#### [ACTION ITEM]
A full, exact copy of the listing is needed, with images omitted.
=== Section Start ===
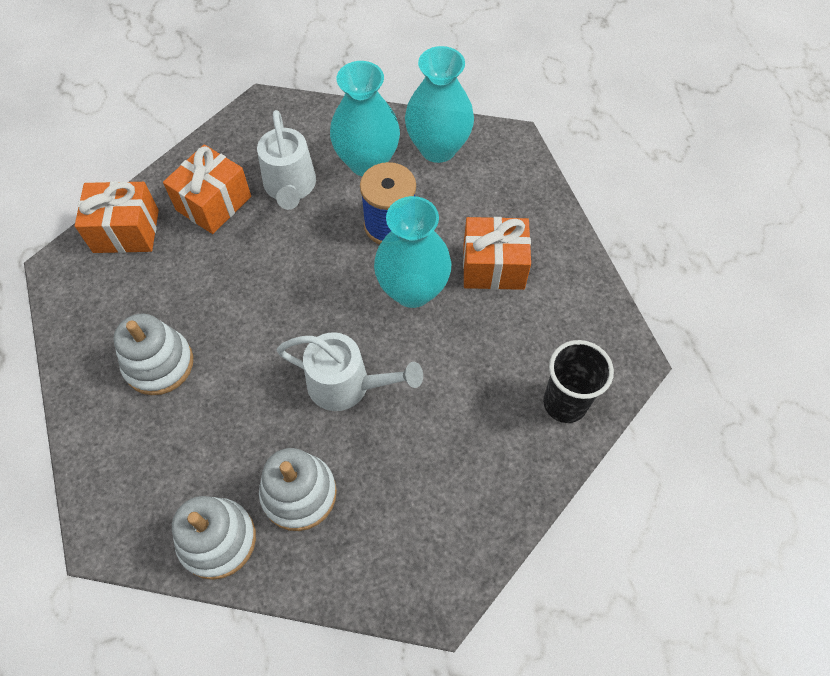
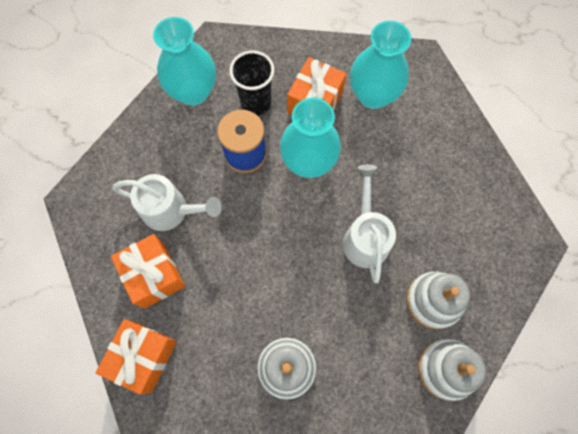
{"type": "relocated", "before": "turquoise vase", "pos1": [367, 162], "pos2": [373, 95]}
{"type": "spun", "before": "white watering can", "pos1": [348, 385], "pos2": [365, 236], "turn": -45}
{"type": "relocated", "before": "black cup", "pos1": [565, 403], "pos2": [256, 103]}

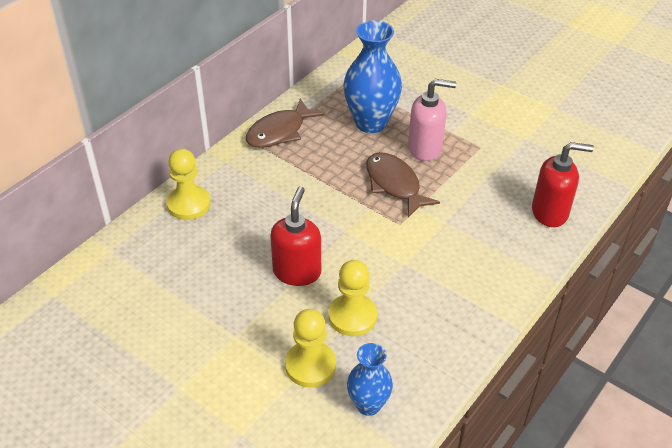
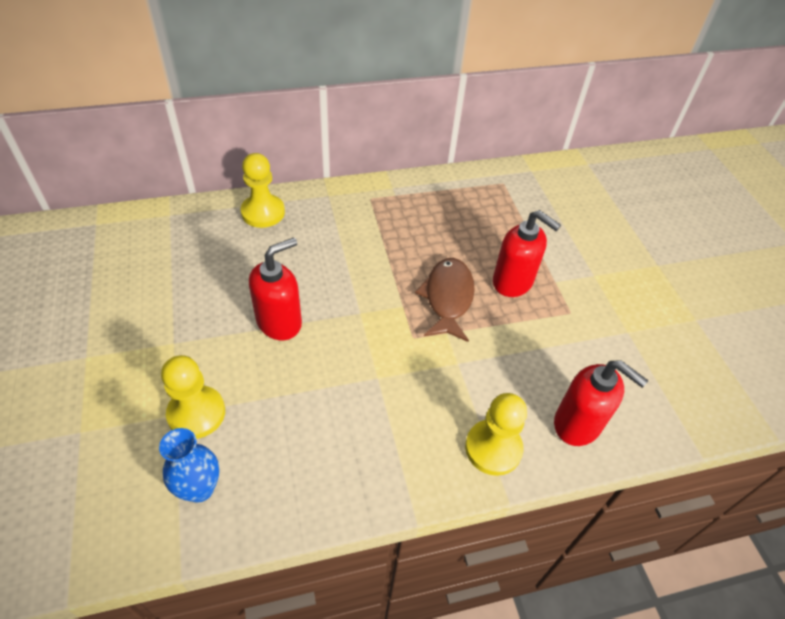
{"type": "missing", "before": "blue vase", "pos1": [370, 123]}
{"type": "colour", "before": "pink soap dispenser", "after": "red soap dispenser", "pos1": [425, 148], "pos2": [513, 282]}
{"type": "missing", "before": "brown fish", "pos1": [279, 132]}
{"type": "relocated", "before": "yellow pawn", "pos1": [352, 316], "pos2": [493, 448]}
=== Section End ===
#### [SOLUTION]
{"type": "relocated", "before": "turquoise vase", "pos1": [367, 162], "pos2": [373, 95]}
{"type": "spun", "before": "white watering can", "pos1": [348, 385], "pos2": [365, 236], "turn": -45}
{"type": "relocated", "before": "black cup", "pos1": [565, 403], "pos2": [256, 103]}

{"type": "missing", "before": "blue vase", "pos1": [370, 123]}
{"type": "colour", "before": "pink soap dispenser", "after": "red soap dispenser", "pos1": [425, 148], "pos2": [513, 282]}
{"type": "missing", "before": "brown fish", "pos1": [279, 132]}
{"type": "relocated", "before": "yellow pawn", "pos1": [352, 316], "pos2": [493, 448]}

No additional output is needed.